YOUR ASSIGNMENT: Nothing outside the range below should be printed. Output exactly the lines from the line with "op=relocated; was=davorox (purple);" to the line with "op=appeared; now=gigivik (turquoise);", both included.

Dataset items:

══════

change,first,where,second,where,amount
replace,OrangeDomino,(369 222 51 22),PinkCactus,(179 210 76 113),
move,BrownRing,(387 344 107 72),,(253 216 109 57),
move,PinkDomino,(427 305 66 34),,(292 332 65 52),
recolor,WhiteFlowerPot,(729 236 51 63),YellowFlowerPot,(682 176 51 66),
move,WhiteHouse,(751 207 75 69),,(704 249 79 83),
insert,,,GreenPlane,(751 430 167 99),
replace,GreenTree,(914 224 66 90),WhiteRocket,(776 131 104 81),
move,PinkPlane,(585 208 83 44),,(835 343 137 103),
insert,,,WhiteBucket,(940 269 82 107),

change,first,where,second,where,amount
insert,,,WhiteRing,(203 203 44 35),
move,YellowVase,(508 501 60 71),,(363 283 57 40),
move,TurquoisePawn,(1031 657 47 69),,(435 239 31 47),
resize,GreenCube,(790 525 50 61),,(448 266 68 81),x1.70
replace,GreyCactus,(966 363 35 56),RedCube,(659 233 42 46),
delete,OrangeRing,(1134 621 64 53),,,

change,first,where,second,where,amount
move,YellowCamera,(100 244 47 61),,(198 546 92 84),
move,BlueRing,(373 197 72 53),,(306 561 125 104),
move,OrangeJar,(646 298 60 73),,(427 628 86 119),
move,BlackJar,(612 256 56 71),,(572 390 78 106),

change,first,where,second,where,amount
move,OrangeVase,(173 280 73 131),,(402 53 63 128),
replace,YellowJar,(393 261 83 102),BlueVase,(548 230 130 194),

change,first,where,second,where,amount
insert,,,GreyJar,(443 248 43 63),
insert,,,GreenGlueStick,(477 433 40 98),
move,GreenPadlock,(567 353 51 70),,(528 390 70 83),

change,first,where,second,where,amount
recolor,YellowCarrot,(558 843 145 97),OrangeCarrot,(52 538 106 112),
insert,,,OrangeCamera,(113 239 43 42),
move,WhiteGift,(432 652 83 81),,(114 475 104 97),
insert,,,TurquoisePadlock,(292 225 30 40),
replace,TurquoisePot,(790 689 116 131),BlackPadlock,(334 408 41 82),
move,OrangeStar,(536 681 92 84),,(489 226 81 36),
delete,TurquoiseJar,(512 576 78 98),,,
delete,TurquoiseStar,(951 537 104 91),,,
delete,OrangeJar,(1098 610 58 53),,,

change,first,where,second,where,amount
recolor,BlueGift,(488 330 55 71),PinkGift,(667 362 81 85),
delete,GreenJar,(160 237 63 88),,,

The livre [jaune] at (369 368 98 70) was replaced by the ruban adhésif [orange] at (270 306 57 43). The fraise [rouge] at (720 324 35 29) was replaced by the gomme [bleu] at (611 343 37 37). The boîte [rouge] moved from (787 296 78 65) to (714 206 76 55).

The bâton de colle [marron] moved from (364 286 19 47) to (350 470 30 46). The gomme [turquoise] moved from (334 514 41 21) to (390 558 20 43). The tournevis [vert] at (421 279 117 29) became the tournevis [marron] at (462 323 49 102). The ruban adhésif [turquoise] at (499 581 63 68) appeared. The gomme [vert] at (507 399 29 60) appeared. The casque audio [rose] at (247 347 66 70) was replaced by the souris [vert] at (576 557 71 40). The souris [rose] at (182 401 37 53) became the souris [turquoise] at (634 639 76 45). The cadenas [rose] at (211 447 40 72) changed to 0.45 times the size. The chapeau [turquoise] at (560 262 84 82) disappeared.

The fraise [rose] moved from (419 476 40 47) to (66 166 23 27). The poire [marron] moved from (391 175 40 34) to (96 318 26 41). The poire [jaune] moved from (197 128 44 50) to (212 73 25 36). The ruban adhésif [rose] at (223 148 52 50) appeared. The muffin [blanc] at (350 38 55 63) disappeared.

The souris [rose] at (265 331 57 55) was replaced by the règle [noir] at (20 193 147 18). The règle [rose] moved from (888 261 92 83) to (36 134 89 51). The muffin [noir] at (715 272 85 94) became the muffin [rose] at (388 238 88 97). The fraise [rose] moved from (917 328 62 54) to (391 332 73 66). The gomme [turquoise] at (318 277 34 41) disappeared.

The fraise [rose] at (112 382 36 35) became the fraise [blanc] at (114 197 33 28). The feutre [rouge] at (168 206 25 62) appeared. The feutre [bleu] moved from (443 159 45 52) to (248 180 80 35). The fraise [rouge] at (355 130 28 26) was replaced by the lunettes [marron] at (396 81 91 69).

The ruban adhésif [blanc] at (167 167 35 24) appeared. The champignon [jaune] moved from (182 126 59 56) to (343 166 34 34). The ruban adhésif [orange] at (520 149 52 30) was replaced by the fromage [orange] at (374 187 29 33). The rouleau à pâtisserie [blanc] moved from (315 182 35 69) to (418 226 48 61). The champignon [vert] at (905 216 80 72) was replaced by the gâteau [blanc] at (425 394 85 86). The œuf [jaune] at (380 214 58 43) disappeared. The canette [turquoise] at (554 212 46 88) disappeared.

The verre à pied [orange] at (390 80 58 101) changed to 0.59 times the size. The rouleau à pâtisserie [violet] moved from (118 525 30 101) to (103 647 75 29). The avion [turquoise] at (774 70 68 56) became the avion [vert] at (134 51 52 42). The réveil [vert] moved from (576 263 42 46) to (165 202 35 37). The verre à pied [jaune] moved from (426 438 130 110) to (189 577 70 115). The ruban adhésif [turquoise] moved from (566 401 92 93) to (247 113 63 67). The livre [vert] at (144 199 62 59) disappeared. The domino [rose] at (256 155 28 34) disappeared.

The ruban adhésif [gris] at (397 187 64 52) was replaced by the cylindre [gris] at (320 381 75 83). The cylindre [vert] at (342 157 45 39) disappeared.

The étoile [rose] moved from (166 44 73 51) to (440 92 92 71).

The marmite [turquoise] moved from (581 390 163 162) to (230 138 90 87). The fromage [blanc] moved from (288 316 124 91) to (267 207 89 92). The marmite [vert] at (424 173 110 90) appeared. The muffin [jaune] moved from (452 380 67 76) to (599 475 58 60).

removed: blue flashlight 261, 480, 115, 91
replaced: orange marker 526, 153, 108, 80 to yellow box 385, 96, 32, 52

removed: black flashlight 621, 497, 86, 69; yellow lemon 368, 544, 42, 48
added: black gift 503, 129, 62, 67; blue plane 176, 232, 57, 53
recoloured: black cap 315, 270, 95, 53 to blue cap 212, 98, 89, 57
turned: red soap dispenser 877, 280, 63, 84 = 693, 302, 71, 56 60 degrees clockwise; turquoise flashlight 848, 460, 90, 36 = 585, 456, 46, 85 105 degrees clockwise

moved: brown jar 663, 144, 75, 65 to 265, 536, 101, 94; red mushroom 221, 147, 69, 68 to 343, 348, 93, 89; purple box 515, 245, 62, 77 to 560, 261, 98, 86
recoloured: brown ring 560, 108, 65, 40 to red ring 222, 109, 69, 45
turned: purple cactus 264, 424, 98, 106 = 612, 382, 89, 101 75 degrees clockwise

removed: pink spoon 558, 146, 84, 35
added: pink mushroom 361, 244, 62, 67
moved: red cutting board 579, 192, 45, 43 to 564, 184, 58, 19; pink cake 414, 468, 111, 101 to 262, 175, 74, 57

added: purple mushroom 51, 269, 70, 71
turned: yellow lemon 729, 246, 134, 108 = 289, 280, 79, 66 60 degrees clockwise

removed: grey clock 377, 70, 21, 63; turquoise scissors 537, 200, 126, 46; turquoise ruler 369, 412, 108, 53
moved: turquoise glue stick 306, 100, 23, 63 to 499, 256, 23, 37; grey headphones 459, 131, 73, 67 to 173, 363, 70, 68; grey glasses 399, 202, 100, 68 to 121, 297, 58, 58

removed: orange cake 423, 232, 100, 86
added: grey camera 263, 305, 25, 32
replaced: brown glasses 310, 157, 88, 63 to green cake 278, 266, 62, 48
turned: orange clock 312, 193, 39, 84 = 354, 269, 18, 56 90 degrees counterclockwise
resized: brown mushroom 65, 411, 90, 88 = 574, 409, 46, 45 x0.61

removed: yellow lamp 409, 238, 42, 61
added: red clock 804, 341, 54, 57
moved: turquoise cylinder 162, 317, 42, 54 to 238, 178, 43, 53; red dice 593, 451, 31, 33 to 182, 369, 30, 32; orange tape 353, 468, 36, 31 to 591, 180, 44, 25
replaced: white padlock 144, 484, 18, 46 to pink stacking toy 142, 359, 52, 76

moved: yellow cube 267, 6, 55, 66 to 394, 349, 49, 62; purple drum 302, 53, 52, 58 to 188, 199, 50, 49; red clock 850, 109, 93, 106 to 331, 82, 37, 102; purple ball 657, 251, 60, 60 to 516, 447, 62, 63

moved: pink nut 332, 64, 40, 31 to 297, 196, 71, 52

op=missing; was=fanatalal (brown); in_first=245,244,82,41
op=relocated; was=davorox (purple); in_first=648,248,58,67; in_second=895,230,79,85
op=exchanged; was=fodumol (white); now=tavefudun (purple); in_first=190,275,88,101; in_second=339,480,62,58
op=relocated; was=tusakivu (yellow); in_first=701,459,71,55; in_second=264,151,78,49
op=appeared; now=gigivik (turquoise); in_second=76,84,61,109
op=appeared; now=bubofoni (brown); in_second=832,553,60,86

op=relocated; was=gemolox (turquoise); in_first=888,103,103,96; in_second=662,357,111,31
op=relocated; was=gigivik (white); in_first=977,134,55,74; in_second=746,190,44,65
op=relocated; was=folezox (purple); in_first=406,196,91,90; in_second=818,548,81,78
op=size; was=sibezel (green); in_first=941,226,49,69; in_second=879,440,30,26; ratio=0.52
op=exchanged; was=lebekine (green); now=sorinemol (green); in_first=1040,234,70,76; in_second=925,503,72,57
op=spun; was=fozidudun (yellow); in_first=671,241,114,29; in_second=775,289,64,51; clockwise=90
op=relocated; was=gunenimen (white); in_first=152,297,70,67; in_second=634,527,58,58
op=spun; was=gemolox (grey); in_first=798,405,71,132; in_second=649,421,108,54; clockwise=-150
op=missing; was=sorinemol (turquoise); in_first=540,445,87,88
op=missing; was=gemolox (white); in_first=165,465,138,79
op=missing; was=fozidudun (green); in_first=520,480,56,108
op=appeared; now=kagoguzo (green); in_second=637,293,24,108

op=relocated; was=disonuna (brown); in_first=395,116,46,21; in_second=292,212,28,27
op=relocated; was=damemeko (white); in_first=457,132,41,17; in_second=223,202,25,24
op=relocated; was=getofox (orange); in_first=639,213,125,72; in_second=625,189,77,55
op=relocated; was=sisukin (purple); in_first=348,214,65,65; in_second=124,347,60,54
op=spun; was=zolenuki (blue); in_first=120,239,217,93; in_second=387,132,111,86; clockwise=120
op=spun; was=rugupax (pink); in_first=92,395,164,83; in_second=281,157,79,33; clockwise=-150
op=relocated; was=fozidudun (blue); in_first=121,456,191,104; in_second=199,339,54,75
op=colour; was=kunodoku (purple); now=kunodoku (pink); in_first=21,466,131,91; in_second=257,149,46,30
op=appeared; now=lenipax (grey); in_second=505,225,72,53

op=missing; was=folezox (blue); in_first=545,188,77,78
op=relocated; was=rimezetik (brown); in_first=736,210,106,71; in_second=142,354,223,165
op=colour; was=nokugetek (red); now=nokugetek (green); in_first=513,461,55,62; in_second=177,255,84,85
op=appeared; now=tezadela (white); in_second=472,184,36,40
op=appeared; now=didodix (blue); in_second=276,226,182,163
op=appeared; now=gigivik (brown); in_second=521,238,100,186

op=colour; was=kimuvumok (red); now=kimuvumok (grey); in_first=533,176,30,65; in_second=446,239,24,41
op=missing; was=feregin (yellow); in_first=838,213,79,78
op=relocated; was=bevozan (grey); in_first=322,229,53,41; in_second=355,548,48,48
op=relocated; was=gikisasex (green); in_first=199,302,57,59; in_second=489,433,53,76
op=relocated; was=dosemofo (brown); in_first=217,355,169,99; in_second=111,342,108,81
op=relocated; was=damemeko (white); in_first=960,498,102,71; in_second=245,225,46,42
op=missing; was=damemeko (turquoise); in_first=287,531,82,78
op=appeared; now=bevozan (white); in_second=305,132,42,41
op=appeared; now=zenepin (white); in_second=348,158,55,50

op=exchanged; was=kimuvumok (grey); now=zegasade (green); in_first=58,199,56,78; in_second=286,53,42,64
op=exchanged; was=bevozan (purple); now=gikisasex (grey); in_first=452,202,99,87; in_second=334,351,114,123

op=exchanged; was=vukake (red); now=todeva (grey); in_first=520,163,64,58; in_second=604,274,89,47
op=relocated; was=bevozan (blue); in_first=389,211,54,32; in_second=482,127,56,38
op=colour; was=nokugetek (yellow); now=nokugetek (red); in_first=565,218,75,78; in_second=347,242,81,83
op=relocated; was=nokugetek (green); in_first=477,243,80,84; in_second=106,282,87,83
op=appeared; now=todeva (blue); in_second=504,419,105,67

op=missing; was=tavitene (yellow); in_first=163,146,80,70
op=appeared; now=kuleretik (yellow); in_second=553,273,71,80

══════

FINISHED EXERCISE:
op=relocated; was=davorox (purple); in_first=648,248,58,67; in_second=895,230,79,85
op=exchanged; was=fodumol (white); now=tavefudun (purple); in_first=190,275,88,101; in_second=339,480,62,58
op=relocated; was=tusakivu (yellow); in_first=701,459,71,55; in_second=264,151,78,49
op=appeared; now=gigivik (turquoise); in_second=76,84,61,109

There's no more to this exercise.